_The task:_ Of the lines listed below, return exactly those that run from the line containing "lime brick E1 level 1 -> none" through the line containing "purple plate F1", both included.

_Study material:_
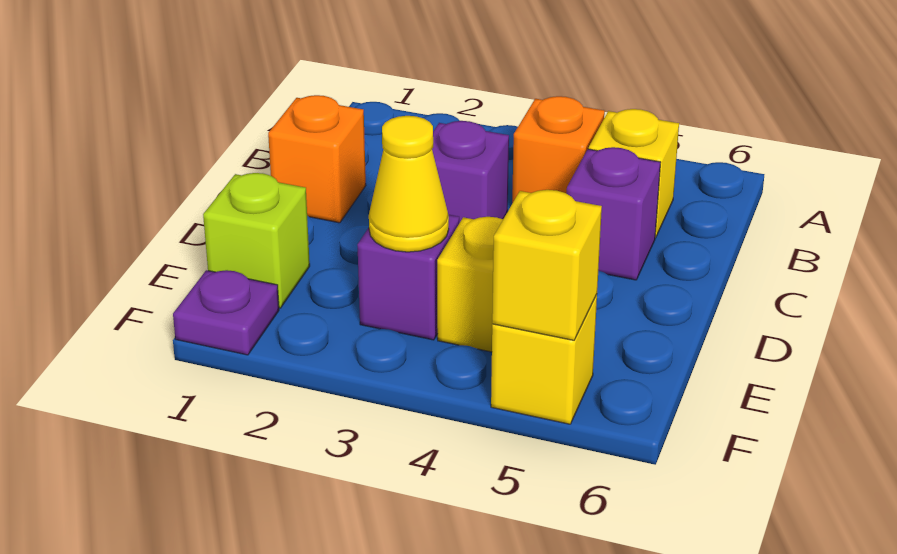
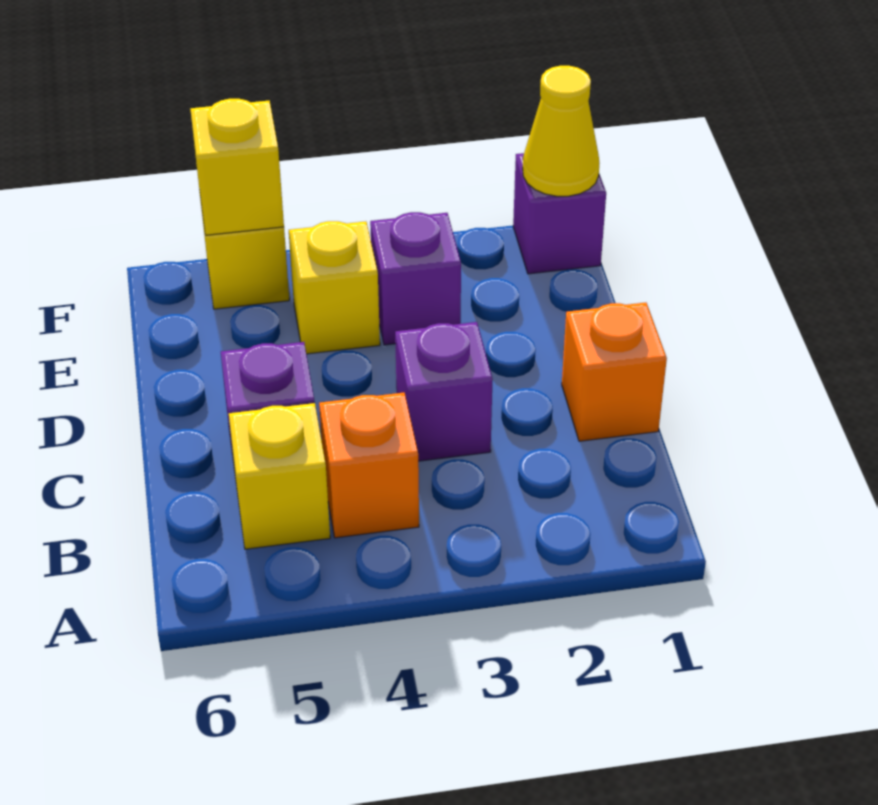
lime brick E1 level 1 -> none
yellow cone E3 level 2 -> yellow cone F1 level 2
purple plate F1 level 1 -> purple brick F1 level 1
==
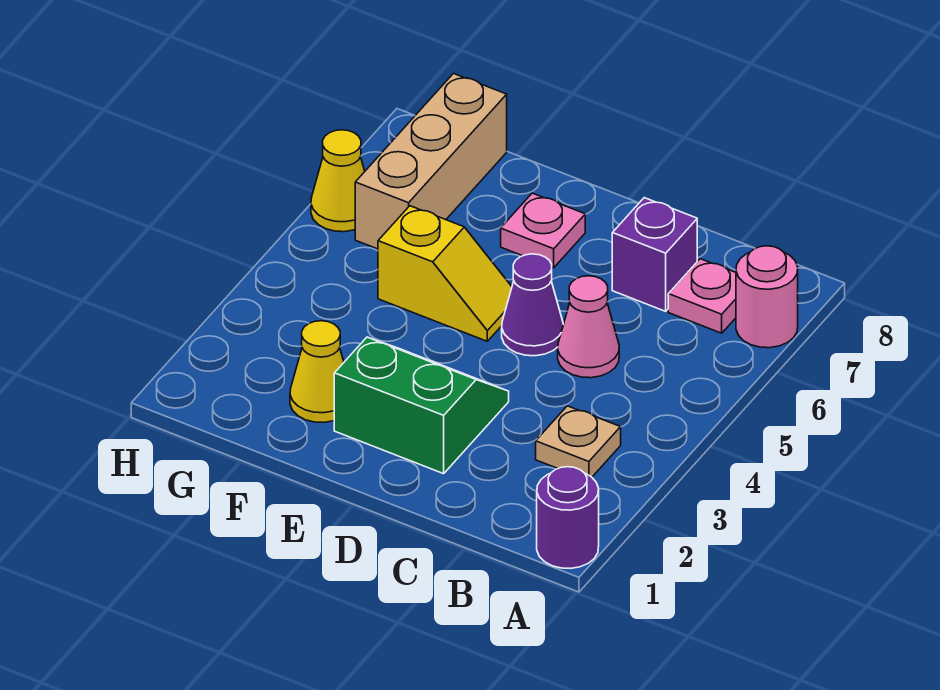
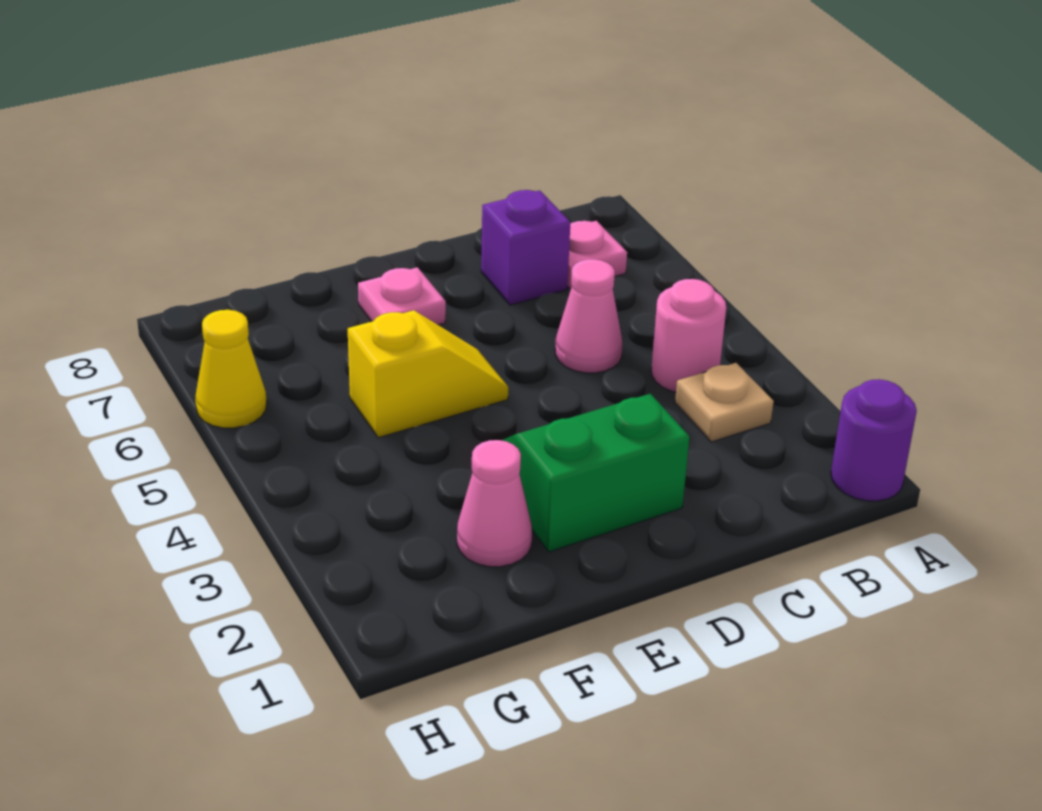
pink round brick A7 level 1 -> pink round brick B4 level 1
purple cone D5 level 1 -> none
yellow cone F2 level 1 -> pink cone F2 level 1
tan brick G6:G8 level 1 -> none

_Problem solution:_
lime brick E1 level 1 -> none
yellow cone E3 level 2 -> yellow cone F1 level 2
purple plate F1 level 1 -> purple brick F1 level 1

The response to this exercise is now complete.